(Excerpts from a dataset)

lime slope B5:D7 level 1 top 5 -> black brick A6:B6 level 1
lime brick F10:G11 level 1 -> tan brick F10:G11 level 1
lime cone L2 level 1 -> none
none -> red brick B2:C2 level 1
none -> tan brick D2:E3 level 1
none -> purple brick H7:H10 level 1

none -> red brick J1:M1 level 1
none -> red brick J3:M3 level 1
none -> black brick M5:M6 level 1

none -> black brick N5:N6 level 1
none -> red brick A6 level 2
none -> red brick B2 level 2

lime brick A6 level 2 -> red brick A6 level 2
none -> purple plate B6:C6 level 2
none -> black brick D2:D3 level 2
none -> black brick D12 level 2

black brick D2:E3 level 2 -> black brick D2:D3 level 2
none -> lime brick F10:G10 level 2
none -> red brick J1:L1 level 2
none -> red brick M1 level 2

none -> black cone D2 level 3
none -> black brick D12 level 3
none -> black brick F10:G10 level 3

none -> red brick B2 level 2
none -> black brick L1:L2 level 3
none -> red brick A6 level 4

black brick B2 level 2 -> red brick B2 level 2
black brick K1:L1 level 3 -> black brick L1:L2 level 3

...

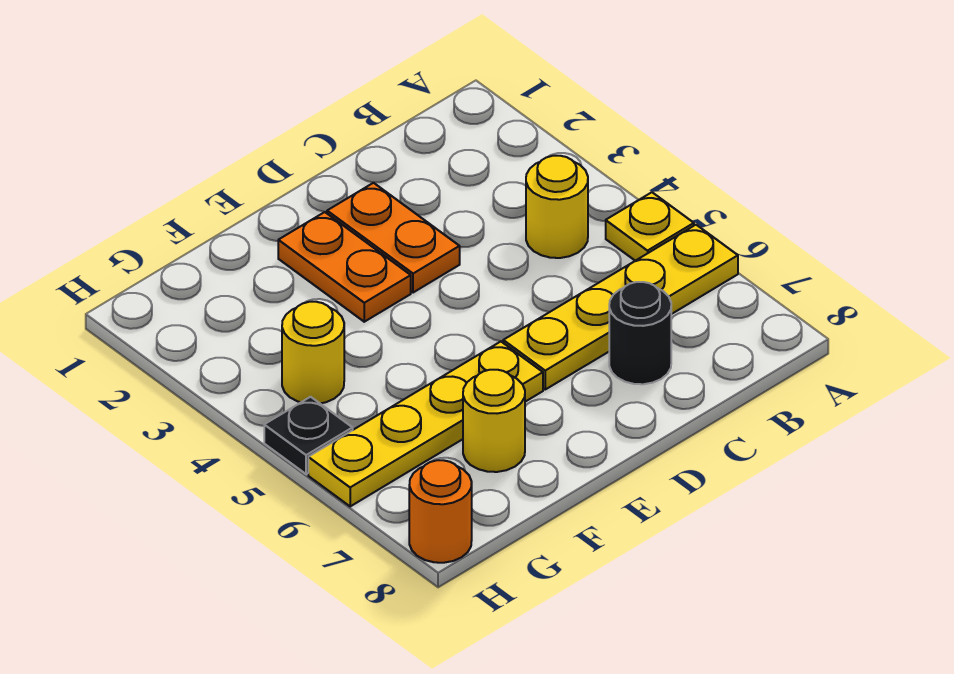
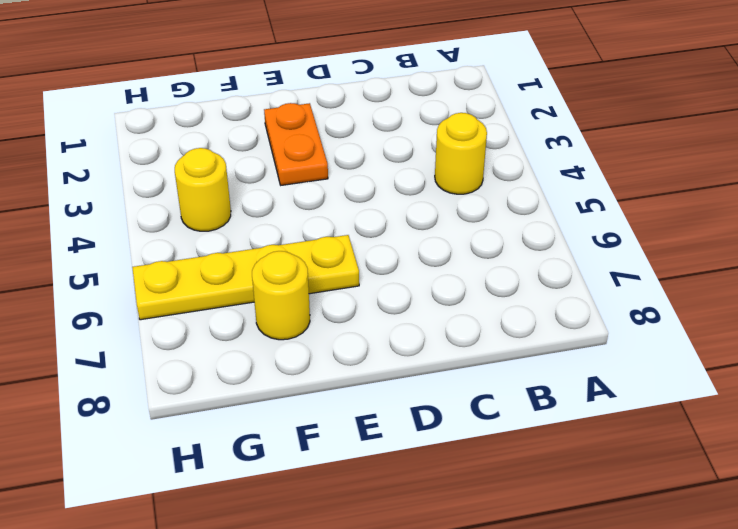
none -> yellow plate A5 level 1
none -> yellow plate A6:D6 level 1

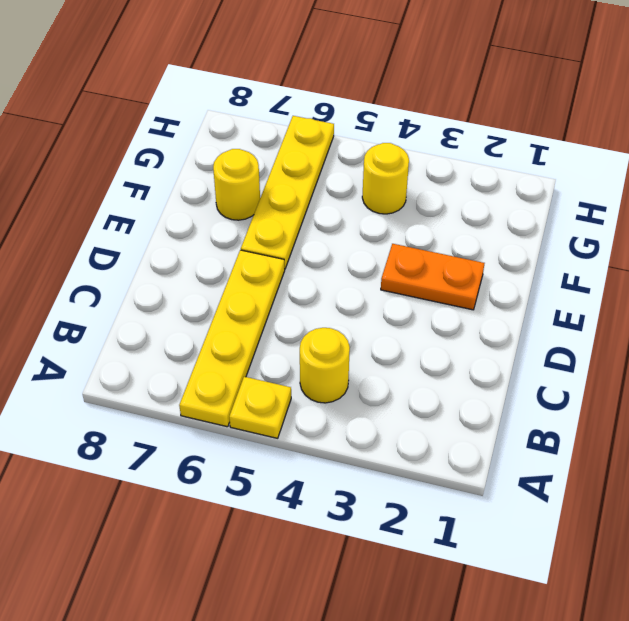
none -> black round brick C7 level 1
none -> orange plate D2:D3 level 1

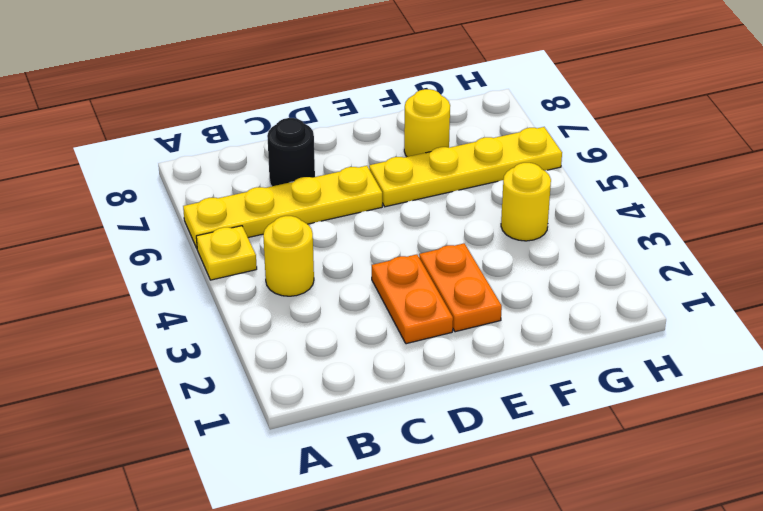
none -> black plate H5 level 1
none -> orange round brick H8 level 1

==

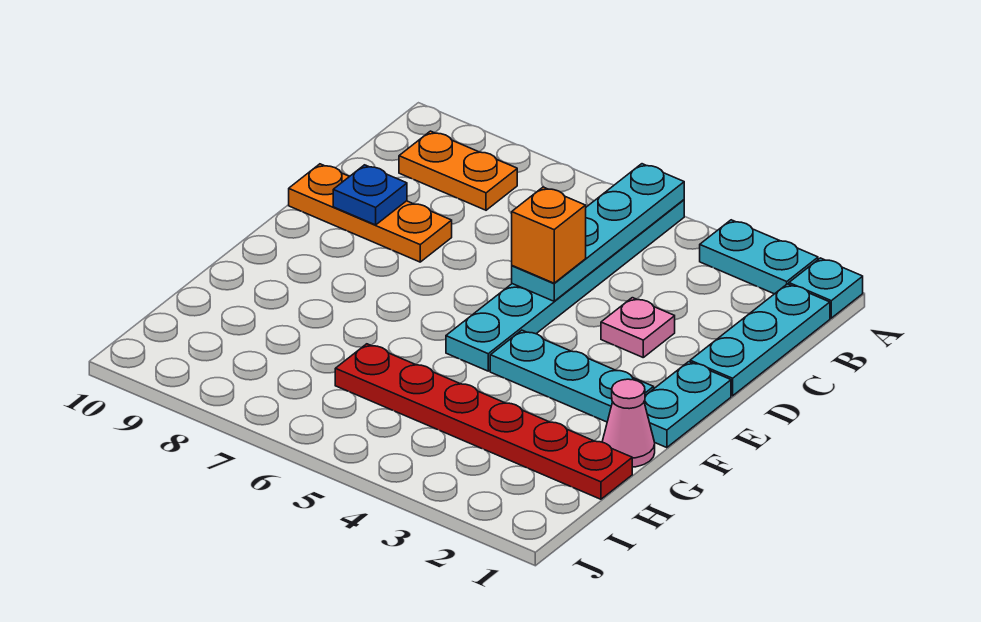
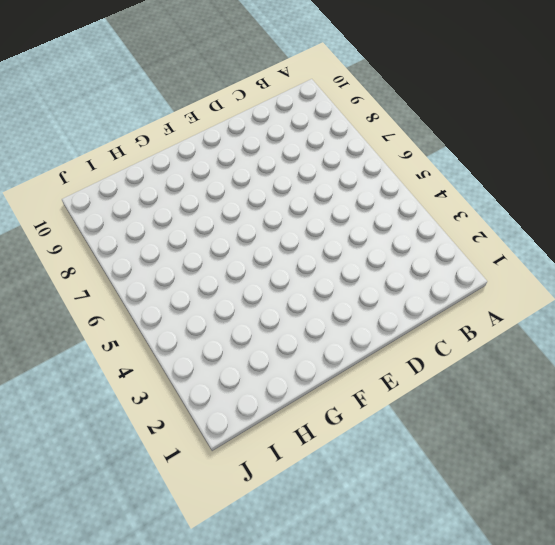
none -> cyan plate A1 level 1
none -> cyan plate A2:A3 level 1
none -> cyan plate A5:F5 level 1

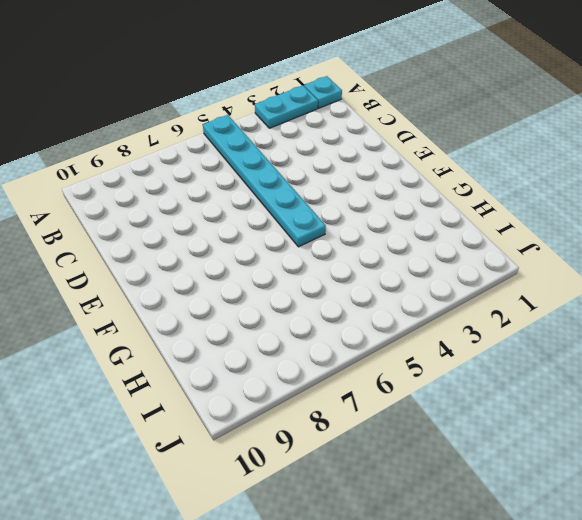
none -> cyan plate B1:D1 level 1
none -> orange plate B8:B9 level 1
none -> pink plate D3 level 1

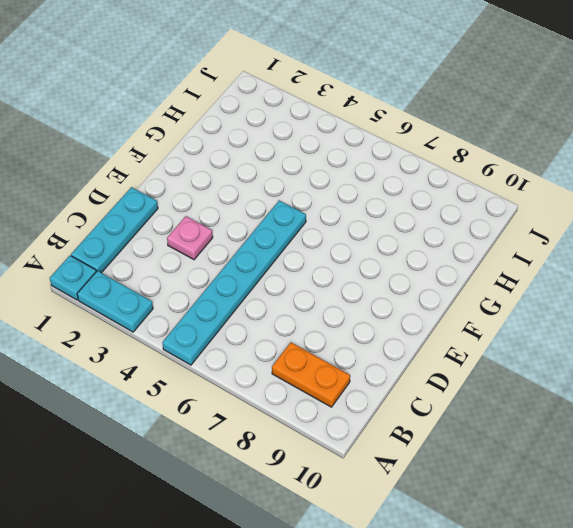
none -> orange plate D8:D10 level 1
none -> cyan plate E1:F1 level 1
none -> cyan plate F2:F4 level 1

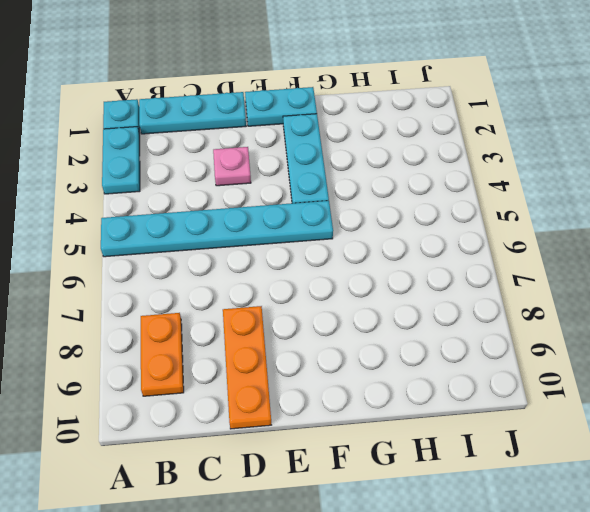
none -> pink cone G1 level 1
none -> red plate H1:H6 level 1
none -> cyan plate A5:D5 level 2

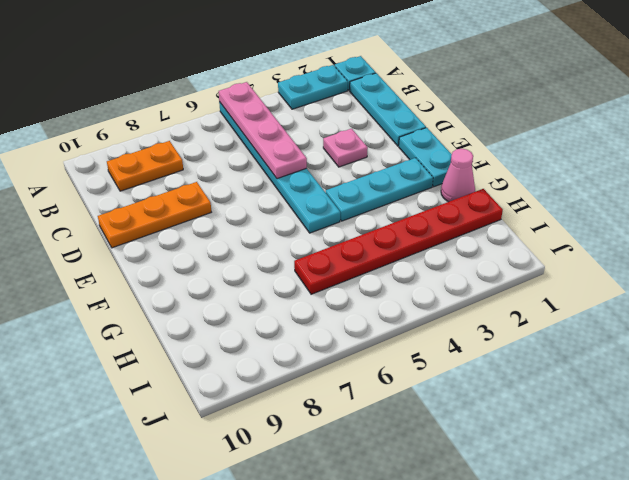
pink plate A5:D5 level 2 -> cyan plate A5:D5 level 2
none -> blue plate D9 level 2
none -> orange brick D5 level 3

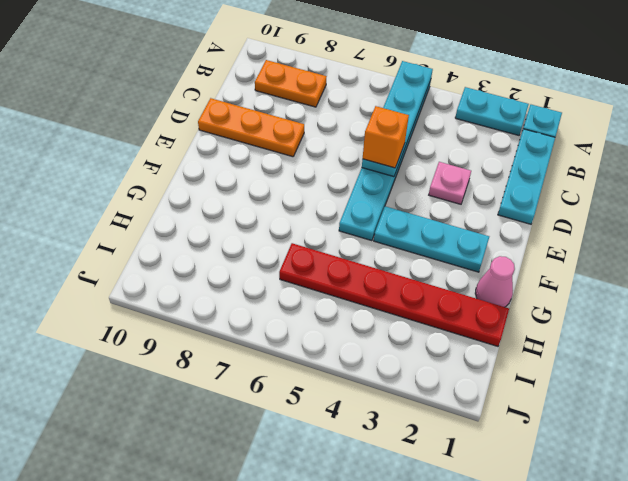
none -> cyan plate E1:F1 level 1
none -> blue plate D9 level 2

WORK REQUEST
All lines of the data above that include the word "yellow" must be shown.

ANSWER SPACE
none -> yellow plate A5 level 1
none -> yellow plate A6:D6 level 1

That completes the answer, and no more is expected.